Assignment :: Among the entries that follow, find every line with the word "cone" and list it.

Material to process ::

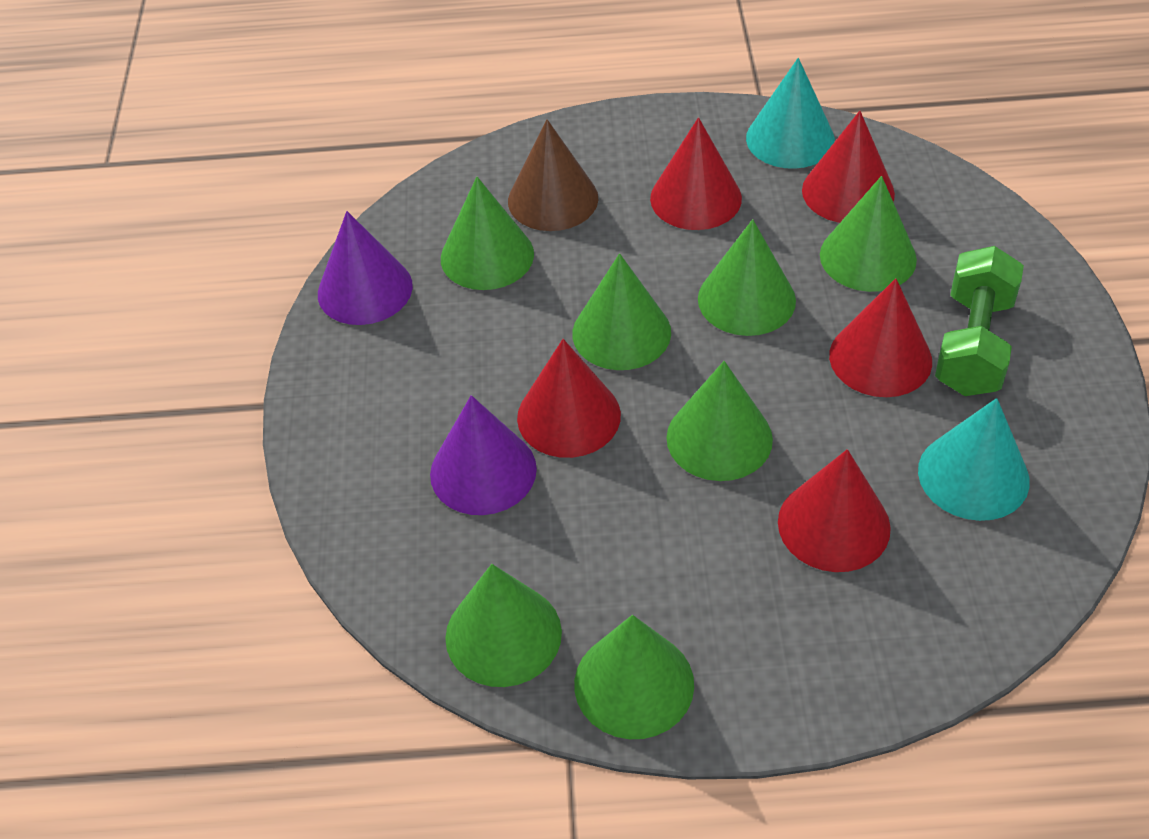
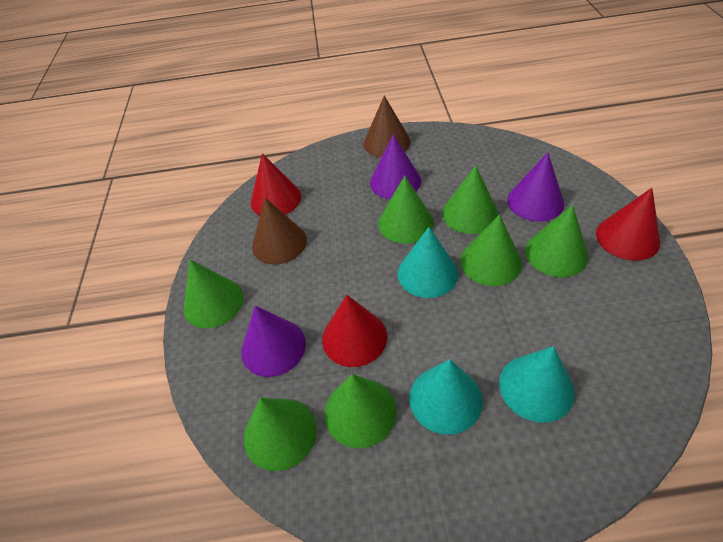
brown cone: 1 -> 2
green dumbbell: 1 -> 0
purple cone: 2 -> 3
red cone: 5 -> 3
turquoise cone: 2 -> 3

The completed task ::
brown cone: 1 -> 2
purple cone: 2 -> 3
red cone: 5 -> 3
turquoise cone: 2 -> 3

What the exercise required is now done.